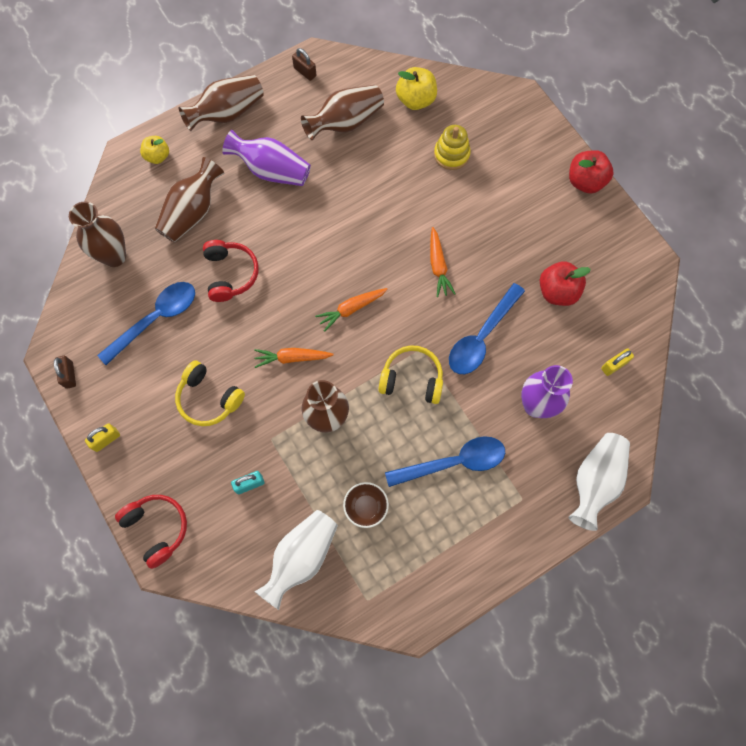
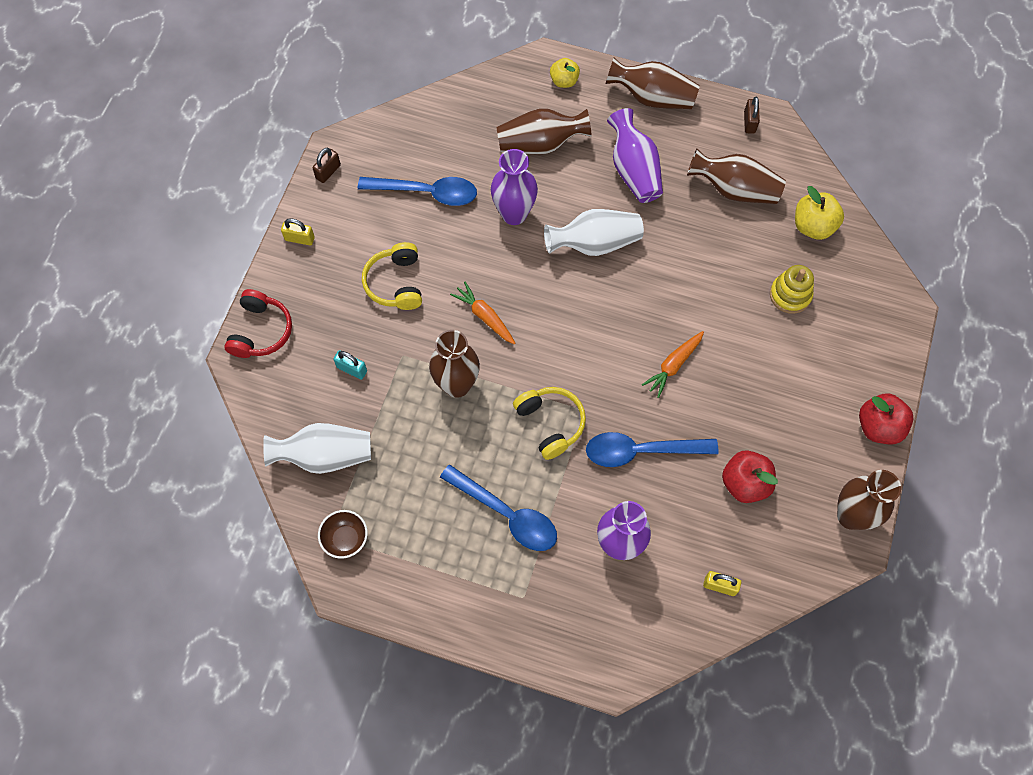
camera: 50 degrees right, 5 degrees down
(114, 256) = (451, 122): brown vase -> brown vase (851, 516)
(230, 274) = (514, 214): red headphones -> purple vase
(351, 309) = (569, 328): orange carrot -> none
(366, 507) = (408, 473): brown bowl -> brown bowl (346, 539)
(594, 481) = (593, 649): white vase -> white vase (594, 243)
☆ ☆ ☆ ☆ ☆
* **What to work on**:
Except for the pictures, print the data above exactly.

* **Result of the exercise**:
camera: 50 degrees right, 5 degrees down
(114, 256) = (451, 122): brown vase -> brown vase (851, 516)
(230, 274) = (514, 214): red headphones -> purple vase
(351, 309) = (569, 328): orange carrot -> none
(366, 507) = (408, 473): brown bowl -> brown bowl (346, 539)
(594, 481) = (593, 649): white vase -> white vase (594, 243)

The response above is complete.